*What this task involves*:
Give back only the lines from the one with "C2: none -> 22uF (GND, VCC)" through the last line of the data, exactly as they appear.

*Record extracts*:

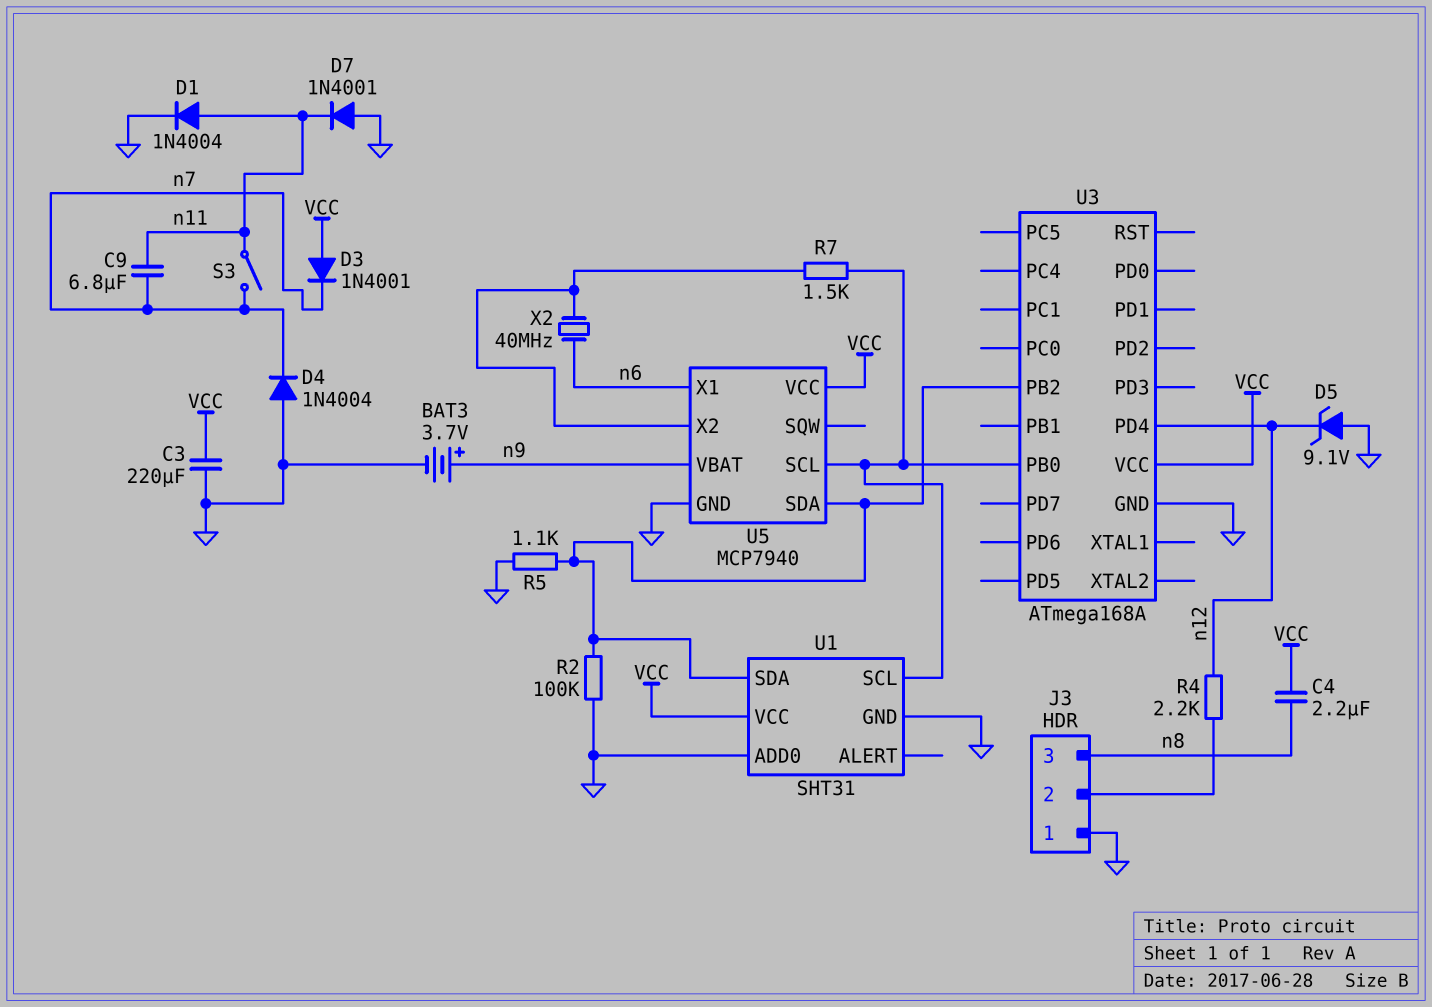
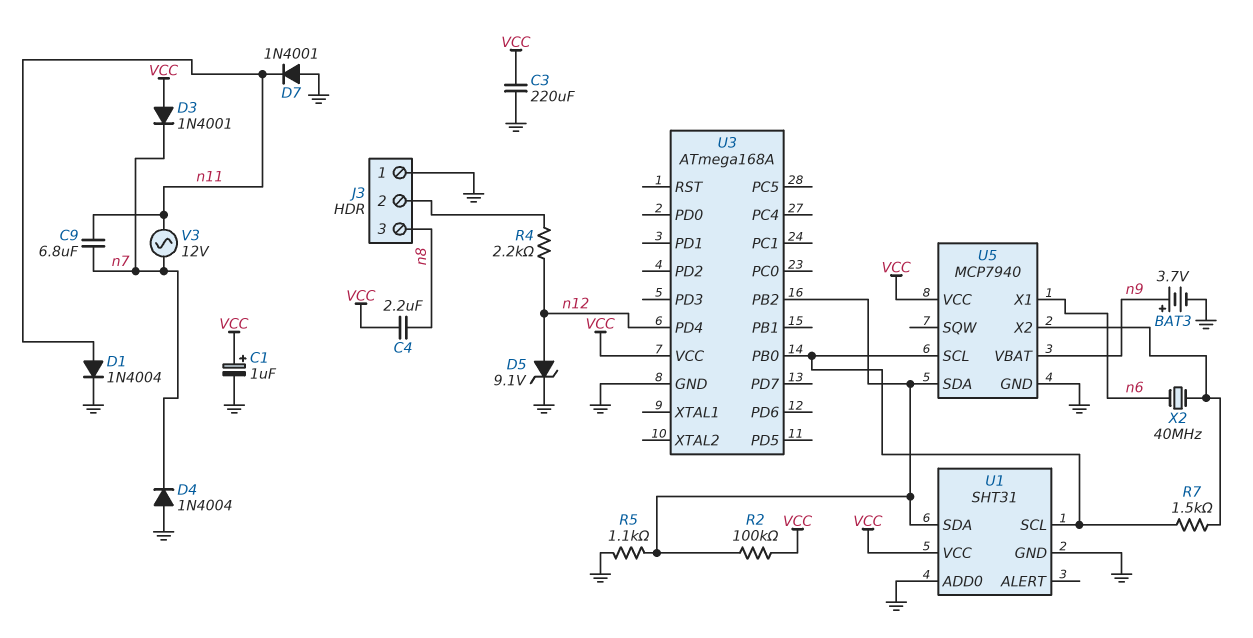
C1: none -> 1uF (plus VCC, minus GND)
D5: zener 9.1V (A GND, K n12) -> zener 9.1V (A n12, K GND)
R2: 100k (GND, U1/SDA) -> 100k (U1/SDA, VCC)
S3: switch (n7, n11) -> none
V3: none -> AC 12V (n7, n11)

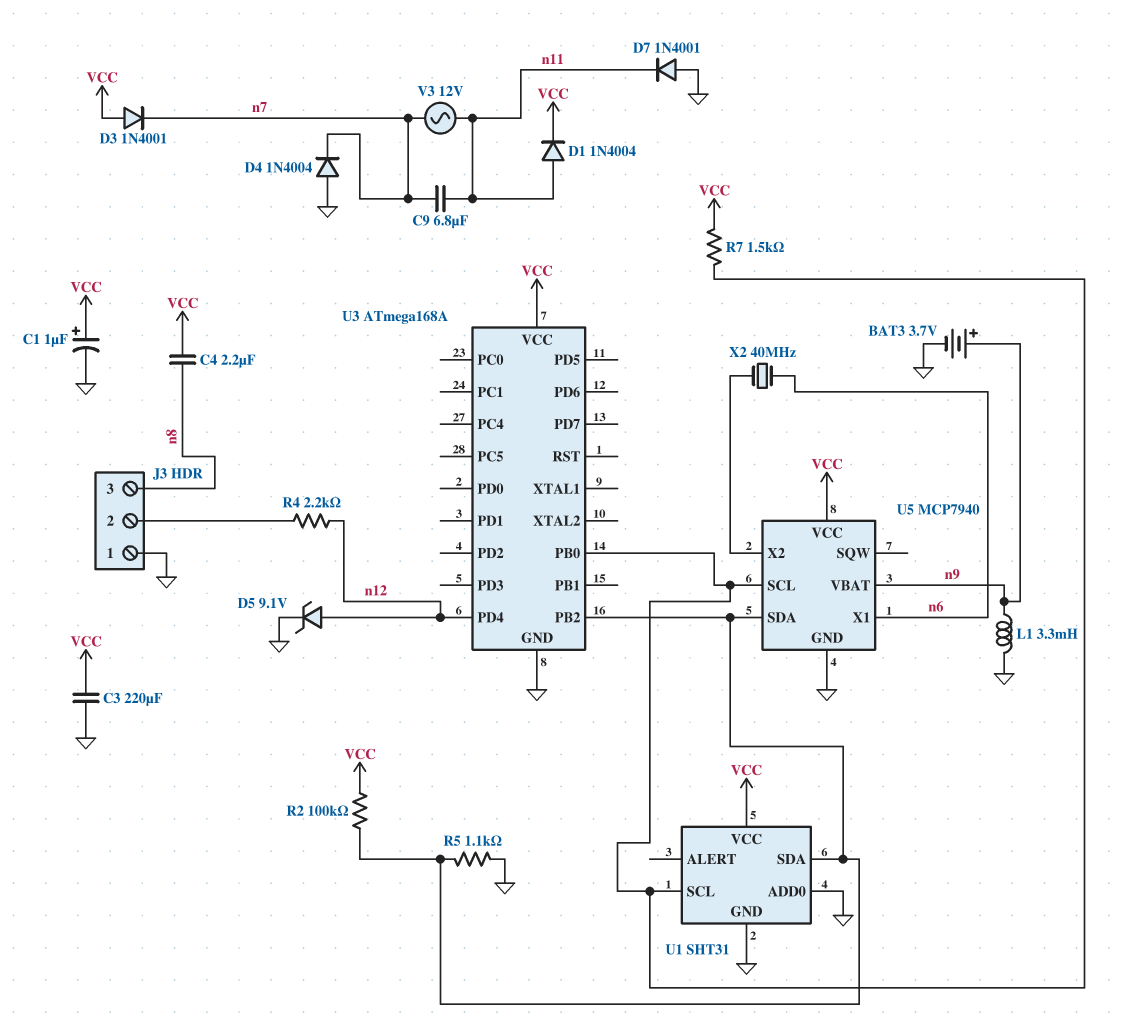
D1: diode 1N4004 (A n11, K GND) -> diode 1N4004 (A n11, K VCC)
L1: none -> 3.3mH (GND, n9)
R7: 1.5k (U1/SCL, U5/X2) -> 1.5k (U1/SCL, VCC)

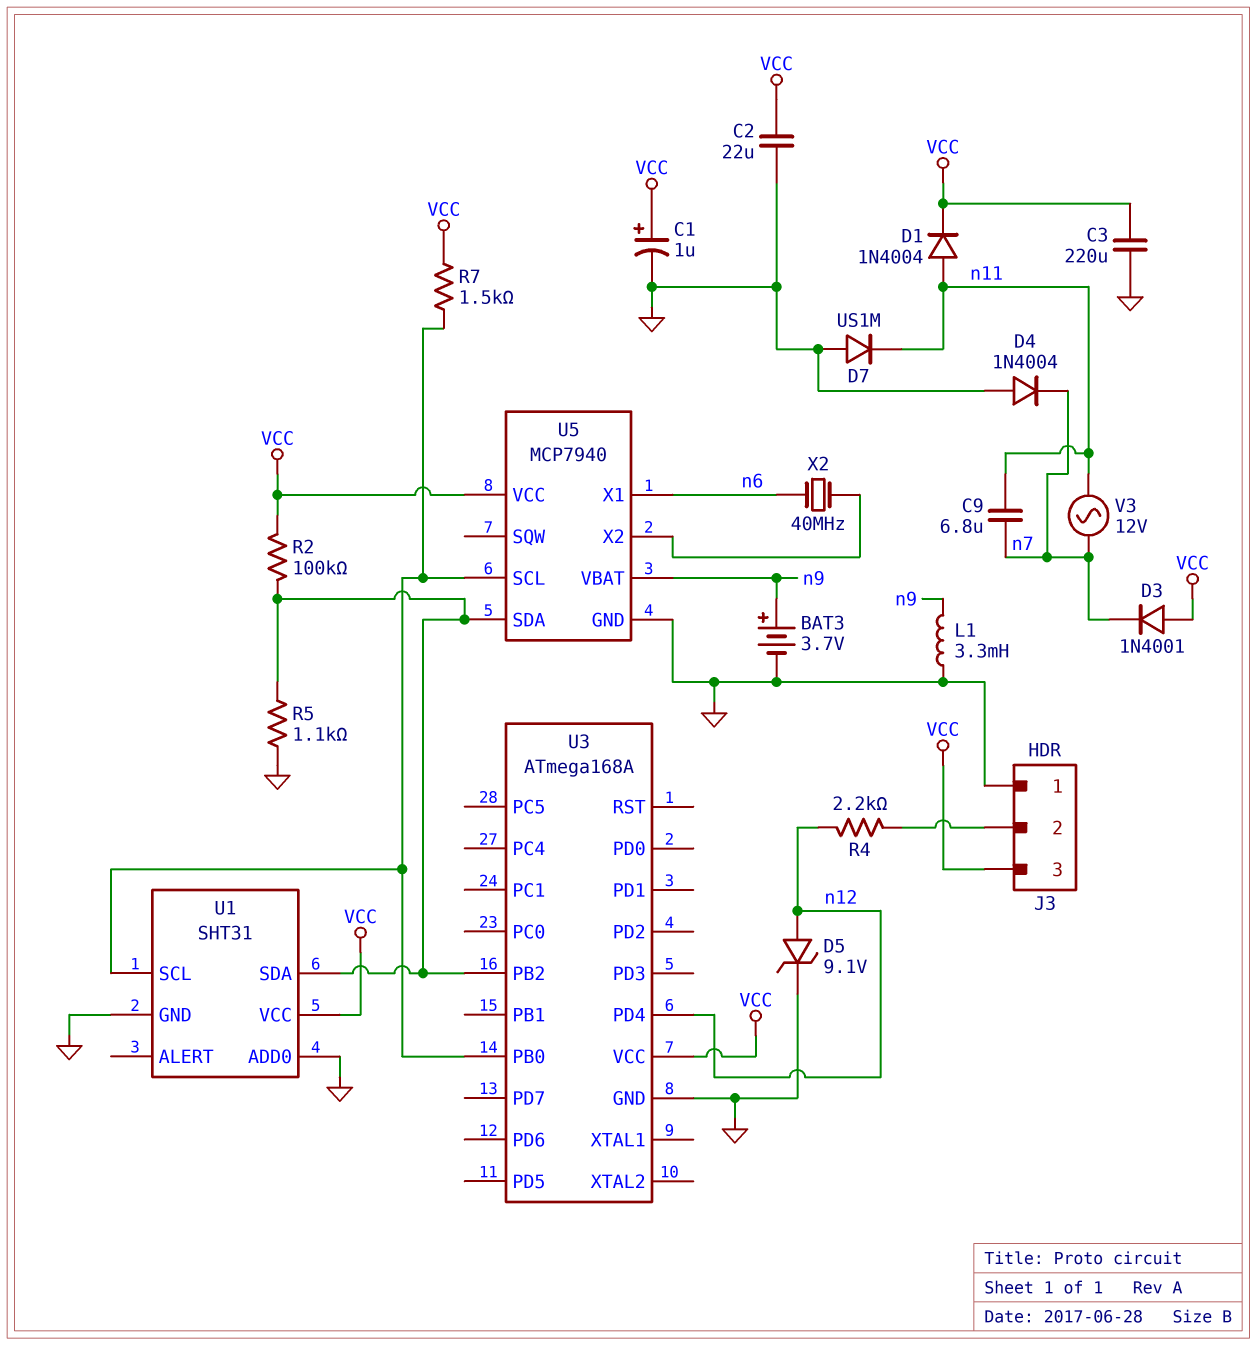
C2: none -> 22uF (GND, VCC)
C4: 2.2uF (VCC, n8) -> none
D7: diode 1N4001 (A GND, K n11) -> diode US1M (A GND, K n11)
J3 pin 3: n8 -> VCC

*Written response*:
C2: none -> 22uF (GND, VCC)
C4: 2.2uF (VCC, n8) -> none
D7: diode 1N4001 (A GND, K n11) -> diode US1M (A GND, K n11)
J3 pin 3: n8 -> VCC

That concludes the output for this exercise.